* **Problem to work on**:
Please copy the data exactly as it stands, minus the images.

━━━━━ Study material ━━━━━

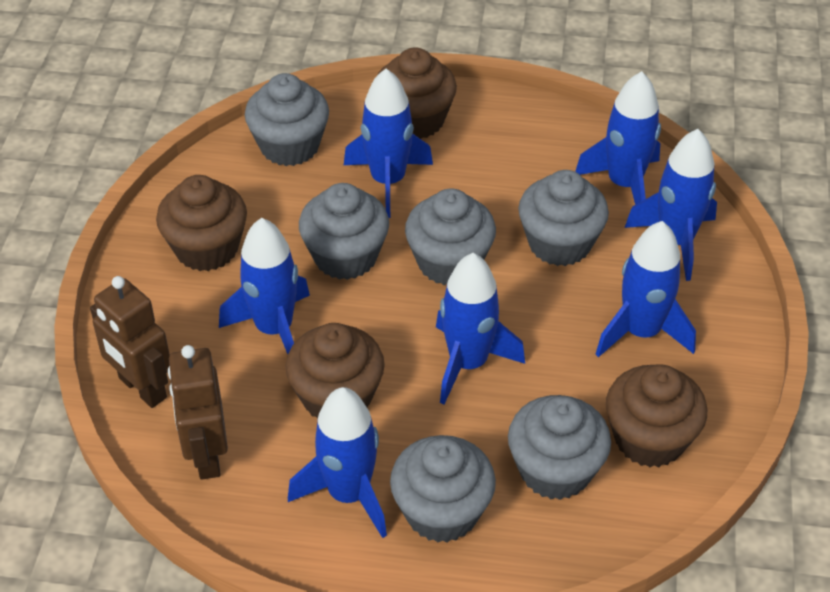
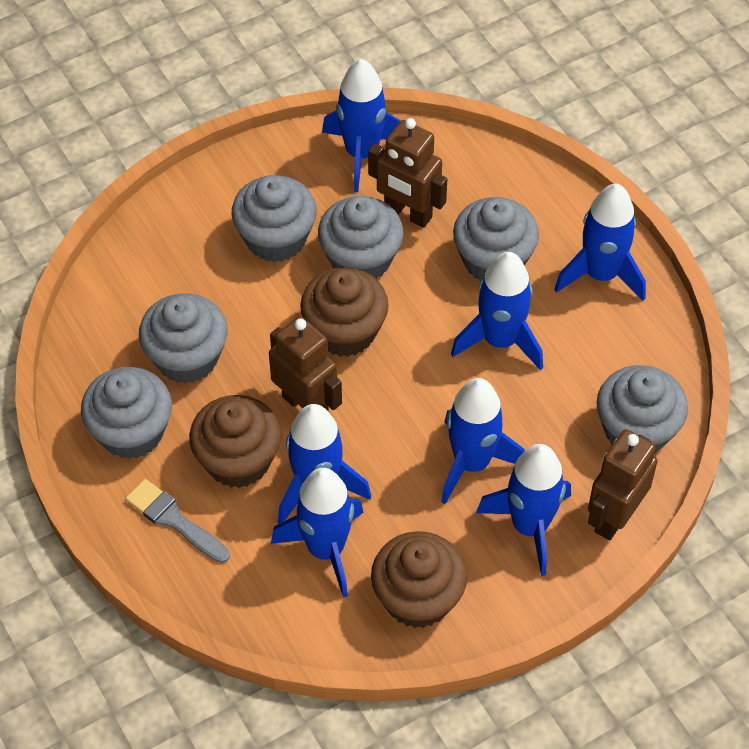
brown cupcake: 4 -> 3
brown robot: 2 -> 3
grey brush: 0 -> 1

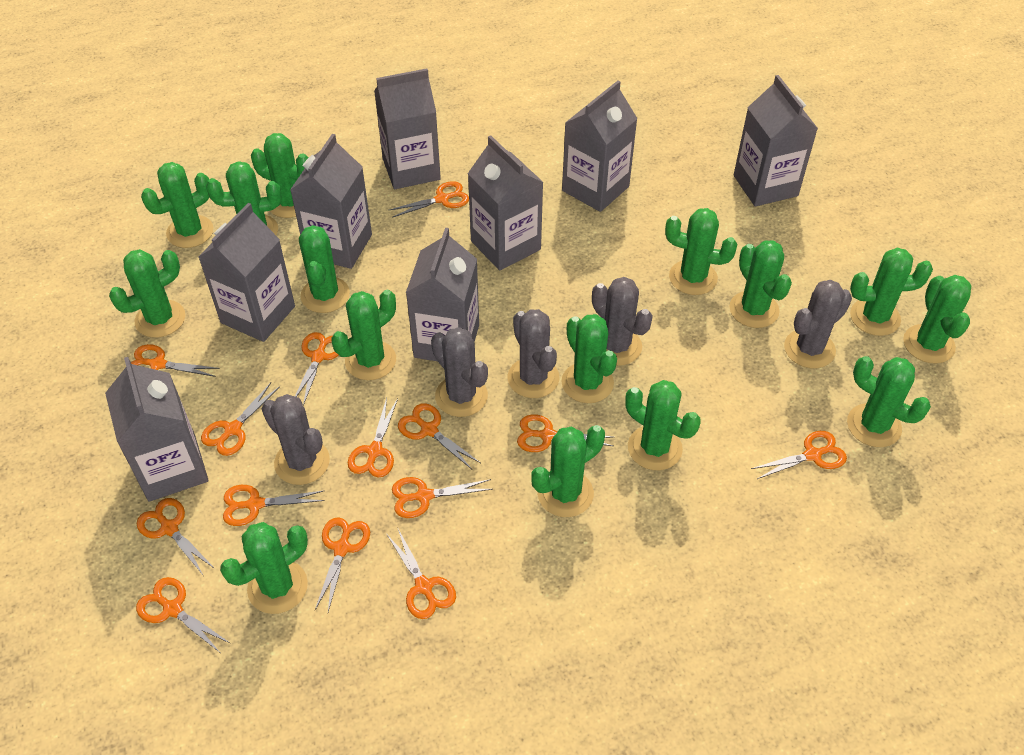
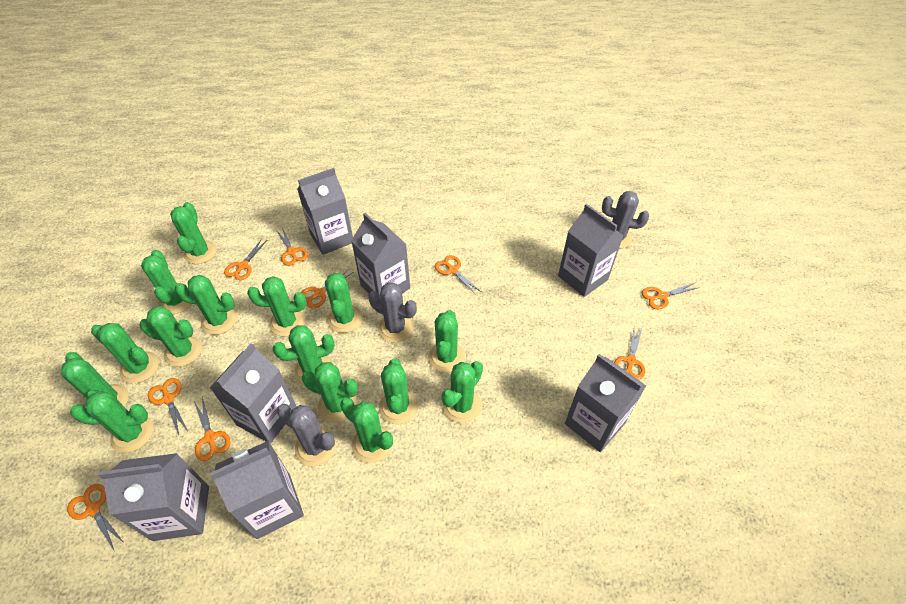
grey cactus: 5 -> 3
grey carton: 8 -> 7
orange scissors: 14 -> 9

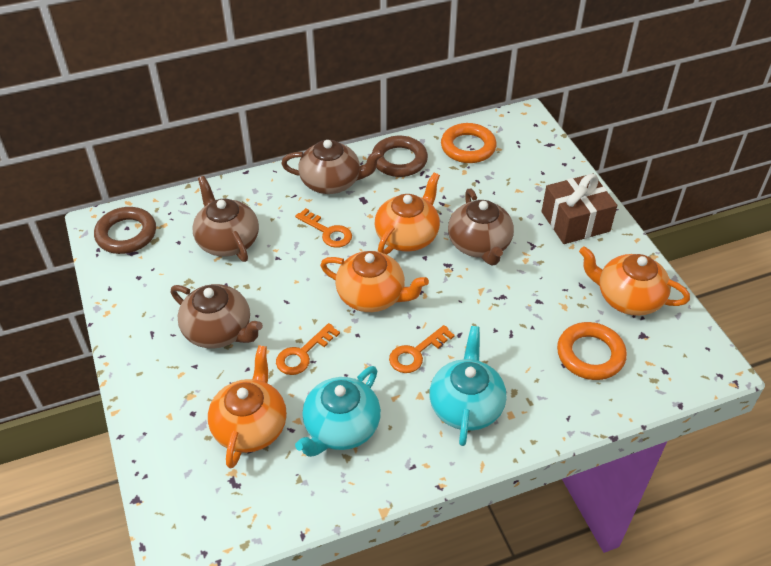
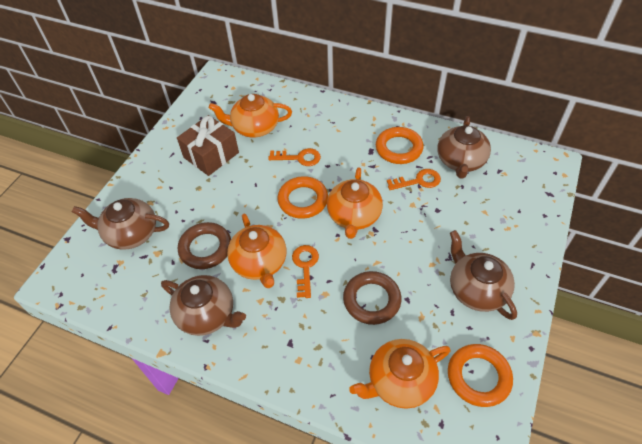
orange ring: 2 -> 3
turquoise teapot: 2 -> 0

━━━━━

* **Exercise response**:
brown cupcake: 4 -> 3
brown robot: 2 -> 3
grey brush: 0 -> 1

grey cactus: 5 -> 3
grey carton: 8 -> 7
orange scissors: 14 -> 9

orange ring: 2 -> 3
turquoise teapot: 2 -> 0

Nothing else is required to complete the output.